Work order >> Copy the data verbatim and leave out every picture.

Scene image comparisons

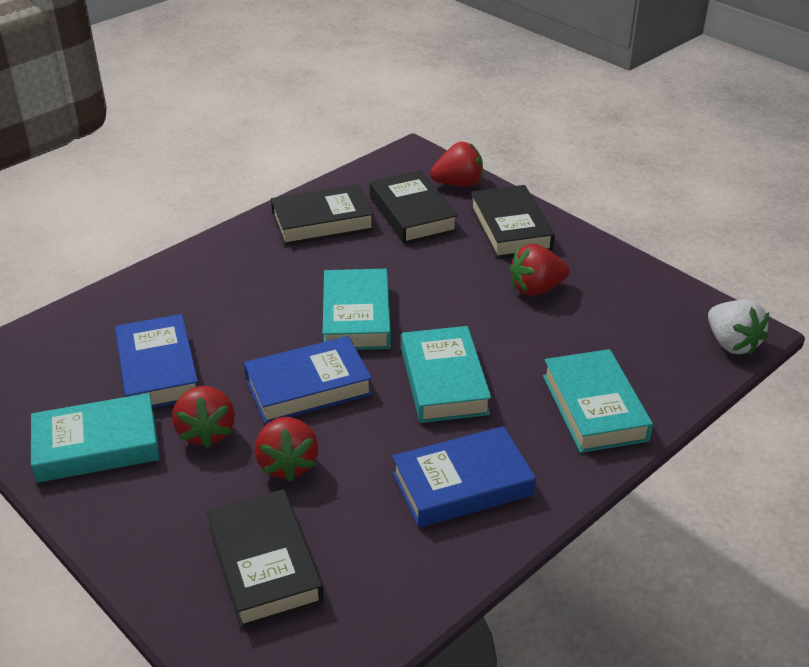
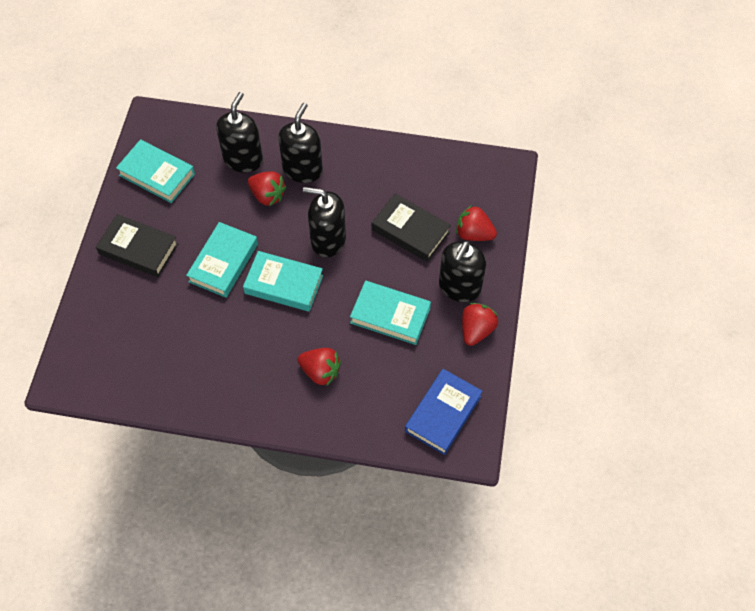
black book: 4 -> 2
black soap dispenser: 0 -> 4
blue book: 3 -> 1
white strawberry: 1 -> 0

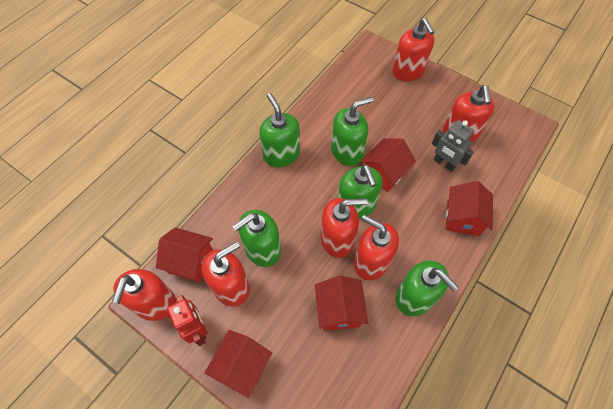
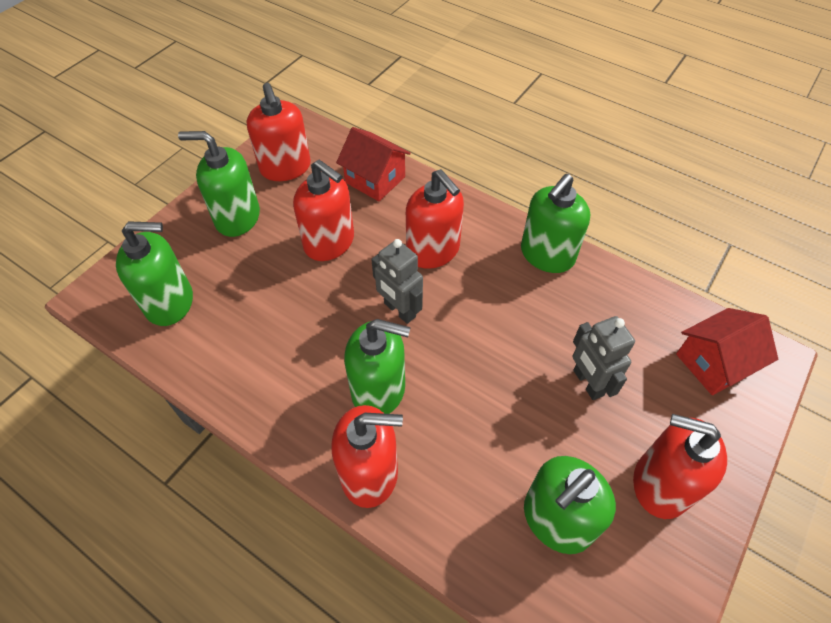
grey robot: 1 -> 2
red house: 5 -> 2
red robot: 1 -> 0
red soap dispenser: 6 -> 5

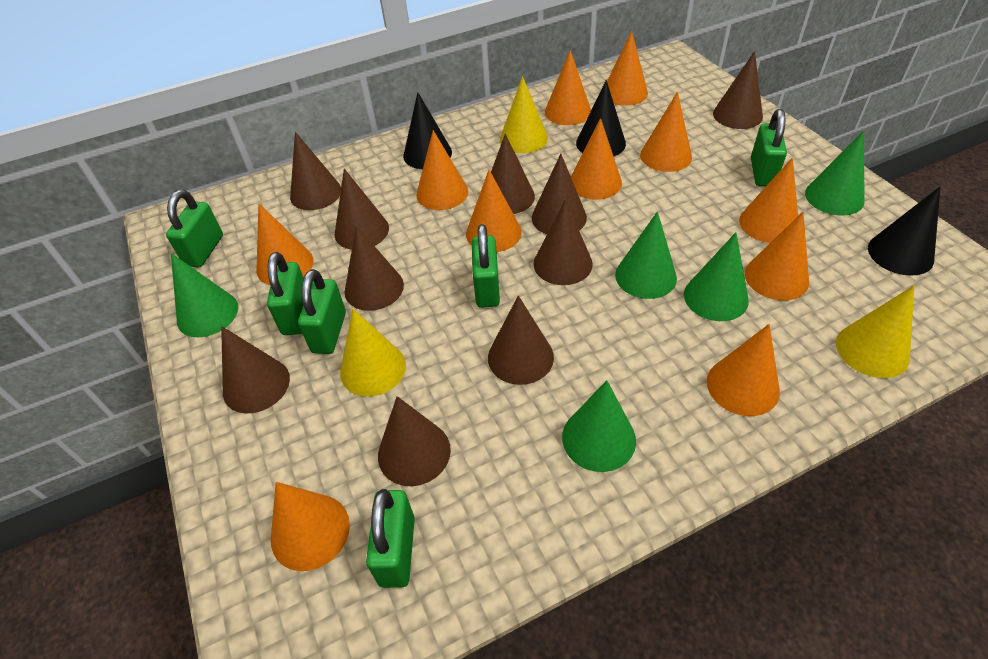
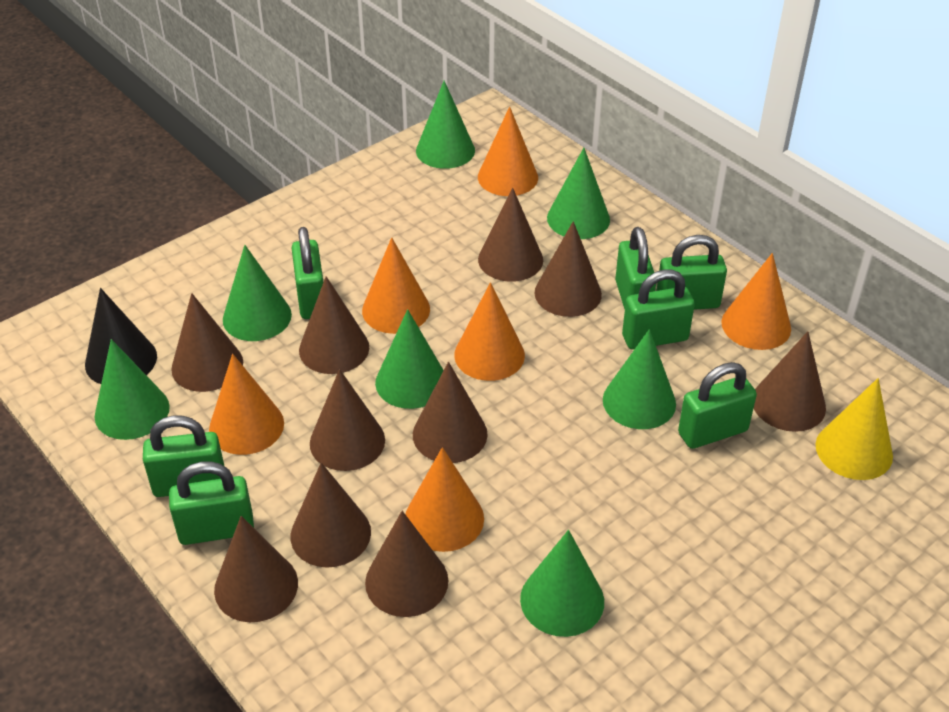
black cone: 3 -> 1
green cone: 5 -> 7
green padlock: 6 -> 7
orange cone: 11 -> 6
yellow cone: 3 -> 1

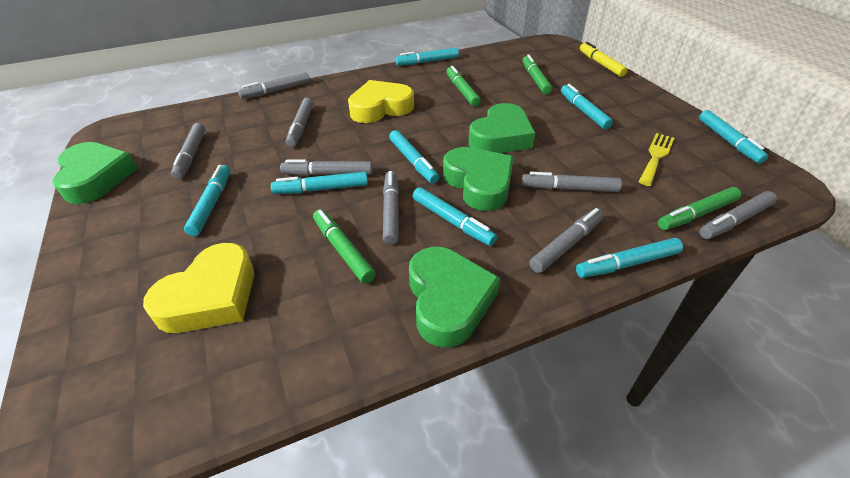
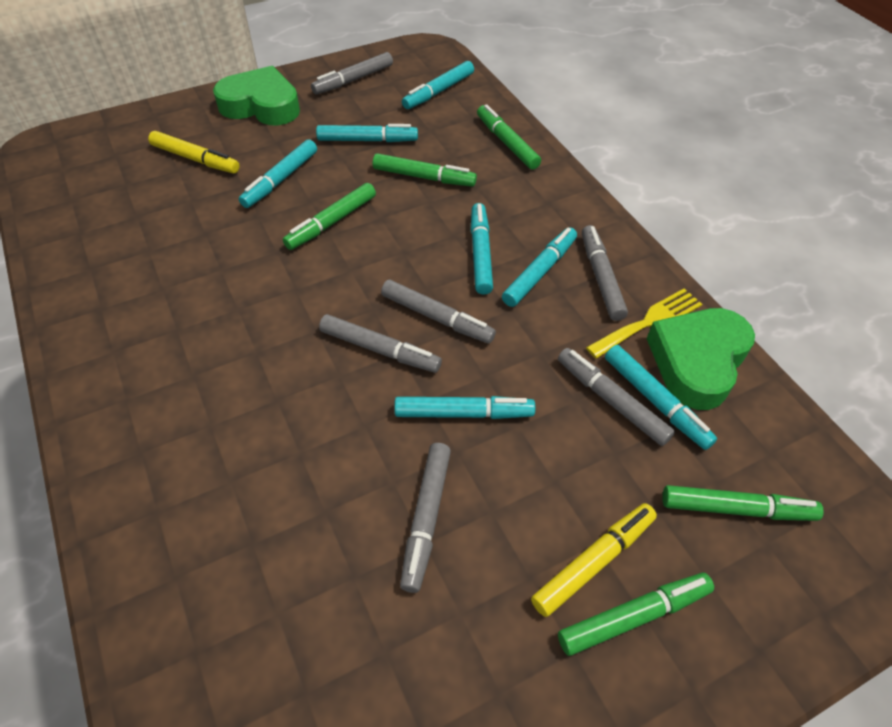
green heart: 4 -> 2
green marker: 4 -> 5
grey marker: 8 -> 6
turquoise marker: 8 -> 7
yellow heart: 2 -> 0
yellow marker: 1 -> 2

Answer >>
black book: 4 -> 2
black soap dispenser: 0 -> 4
blue book: 3 -> 1
white strawberry: 1 -> 0

grey robot: 1 -> 2
red house: 5 -> 2
red robot: 1 -> 0
red soap dispenser: 6 -> 5

black cone: 3 -> 1
green cone: 5 -> 7
green padlock: 6 -> 7
orange cone: 11 -> 6
yellow cone: 3 -> 1

green heart: 4 -> 2
green marker: 4 -> 5
grey marker: 8 -> 6
turquoise marker: 8 -> 7
yellow heart: 2 -> 0
yellow marker: 1 -> 2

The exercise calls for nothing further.